The problem — Take the material below and reproduce, word for word, only the lines from the line with "blue spoon: 0 -> 2" through the line with "brown spoon: 2 -> 0".
START Supplied records
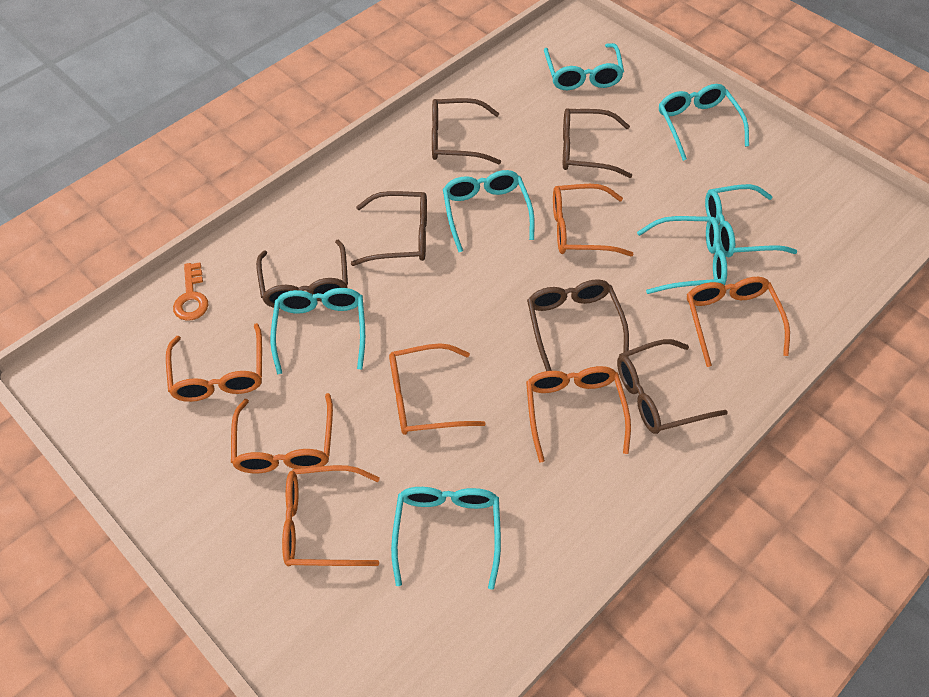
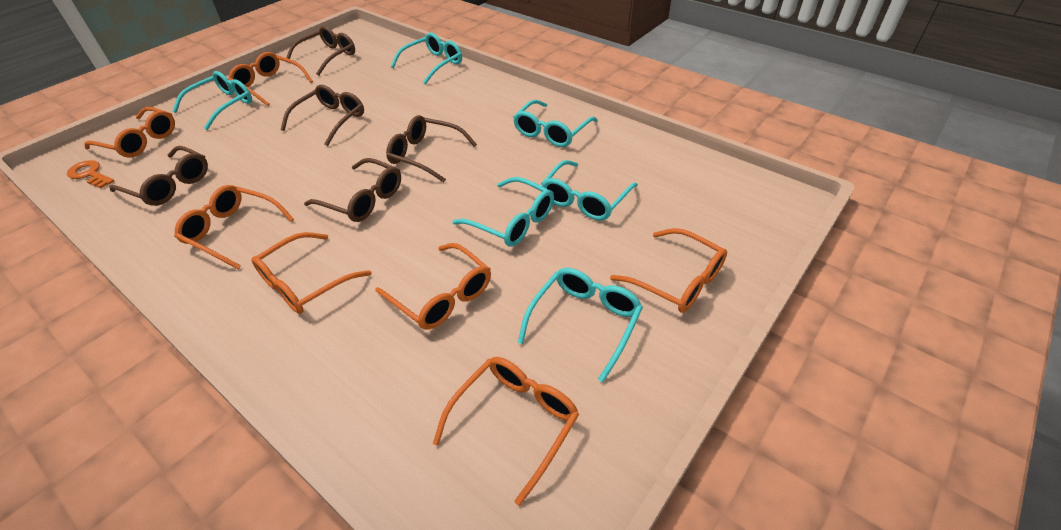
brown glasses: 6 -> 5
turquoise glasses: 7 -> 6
END Supplied records
START Supplied records
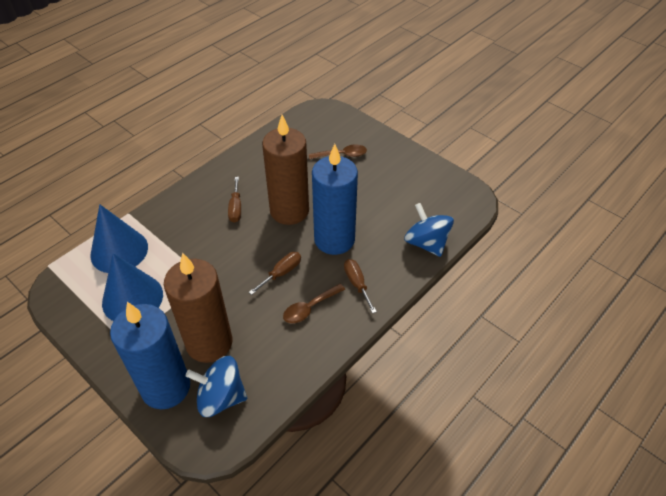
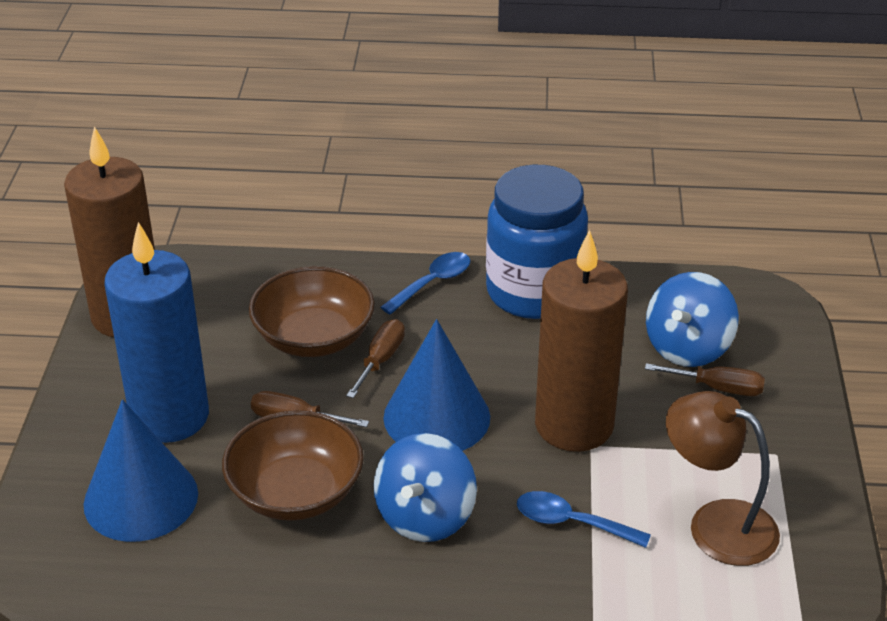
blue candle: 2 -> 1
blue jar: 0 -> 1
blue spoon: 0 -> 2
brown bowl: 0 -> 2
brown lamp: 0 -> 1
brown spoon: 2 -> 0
END Supplied records
START Supplied records
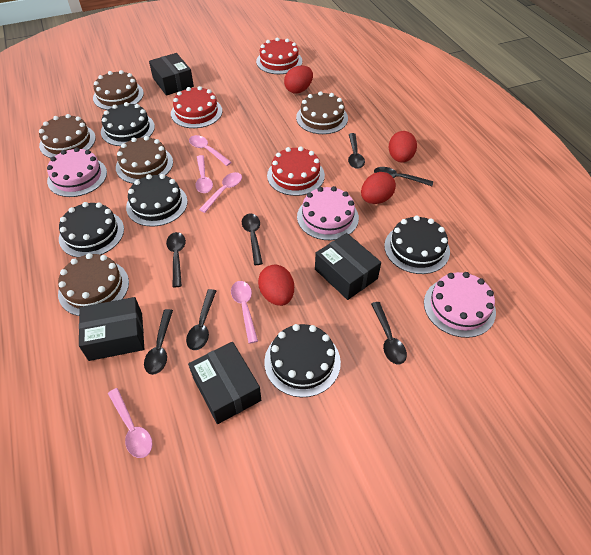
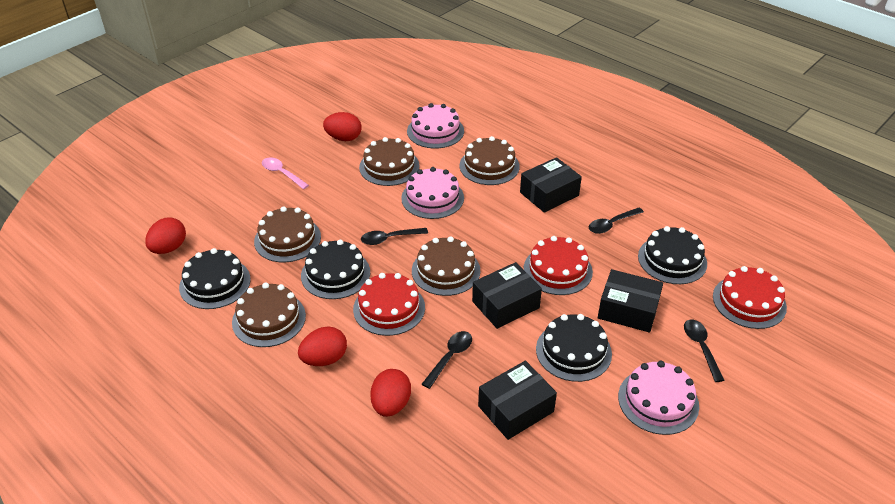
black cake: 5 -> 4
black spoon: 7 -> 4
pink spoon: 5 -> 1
END Supplied records
Response to this exercise —
blue spoon: 0 -> 2
brown bowl: 0 -> 2
brown lamp: 0 -> 1
brown spoon: 2 -> 0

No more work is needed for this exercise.